[Dataset excerpts]
===

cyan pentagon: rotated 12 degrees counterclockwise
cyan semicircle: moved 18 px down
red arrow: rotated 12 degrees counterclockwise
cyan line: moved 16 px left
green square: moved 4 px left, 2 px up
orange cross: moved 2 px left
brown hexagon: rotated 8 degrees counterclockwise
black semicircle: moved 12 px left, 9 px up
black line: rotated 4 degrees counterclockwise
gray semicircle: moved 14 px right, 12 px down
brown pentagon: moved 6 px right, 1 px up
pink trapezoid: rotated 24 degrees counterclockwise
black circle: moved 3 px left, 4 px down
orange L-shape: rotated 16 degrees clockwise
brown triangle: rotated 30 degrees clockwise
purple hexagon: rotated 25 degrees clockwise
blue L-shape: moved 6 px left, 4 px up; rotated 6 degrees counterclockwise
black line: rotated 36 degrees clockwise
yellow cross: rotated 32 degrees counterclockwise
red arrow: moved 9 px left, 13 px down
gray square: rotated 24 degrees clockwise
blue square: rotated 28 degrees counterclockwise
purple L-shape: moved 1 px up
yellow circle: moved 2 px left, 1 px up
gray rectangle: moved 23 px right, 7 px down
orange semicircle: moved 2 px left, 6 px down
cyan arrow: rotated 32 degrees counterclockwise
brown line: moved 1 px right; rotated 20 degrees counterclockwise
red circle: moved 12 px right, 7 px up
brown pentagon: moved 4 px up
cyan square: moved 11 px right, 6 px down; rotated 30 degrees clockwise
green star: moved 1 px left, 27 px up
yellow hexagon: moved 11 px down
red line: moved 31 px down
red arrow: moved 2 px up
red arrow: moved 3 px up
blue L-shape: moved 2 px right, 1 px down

===

* AIM: Update the items above by replacing every "semicircle" with "half circle". Leave everything else unchanged.

* TASK SOLUTION:
cyan pentagon: rotated 12 degrees counterclockwise
cyan half circle: moved 18 px down
red arrow: rotated 12 degrees counterclockwise
cyan line: moved 16 px left
green square: moved 4 px left, 2 px up
orange cross: moved 2 px left
brown hexagon: rotated 8 degrees counterclockwise
black half circle: moved 12 px left, 9 px up
black line: rotated 4 degrees counterclockwise
gray half circle: moved 14 px right, 12 px down
brown pentagon: moved 6 px right, 1 px up
pink trapezoid: rotated 24 degrees counterclockwise
black circle: moved 3 px left, 4 px down
orange L-shape: rotated 16 degrees clockwise
brown triangle: rotated 30 degrees clockwise
purple hexagon: rotated 25 degrees clockwise
blue L-shape: moved 6 px left, 4 px up; rotated 6 degrees counterclockwise
black line: rotated 36 degrees clockwise
yellow cross: rotated 32 degrees counterclockwise
red arrow: moved 9 px left, 13 px down
gray square: rotated 24 degrees clockwise
blue square: rotated 28 degrees counterclockwise
purple L-shape: moved 1 px up
yellow circle: moved 2 px left, 1 px up
gray rectangle: moved 23 px right, 7 px down
orange half circle: moved 2 px left, 6 px down
cyan arrow: rotated 32 degrees counterclockwise
brown line: moved 1 px right; rotated 20 degrees counterclockwise
red circle: moved 12 px right, 7 px up
brown pentagon: moved 4 px up
cyan square: moved 11 px right, 6 px down; rotated 30 degrees clockwise
green star: moved 1 px left, 27 px up
yellow hexagon: moved 11 px down
red line: moved 31 px down
red arrow: moved 2 px up
red arrow: moved 3 px up
blue L-shape: moved 2 px right, 1 px down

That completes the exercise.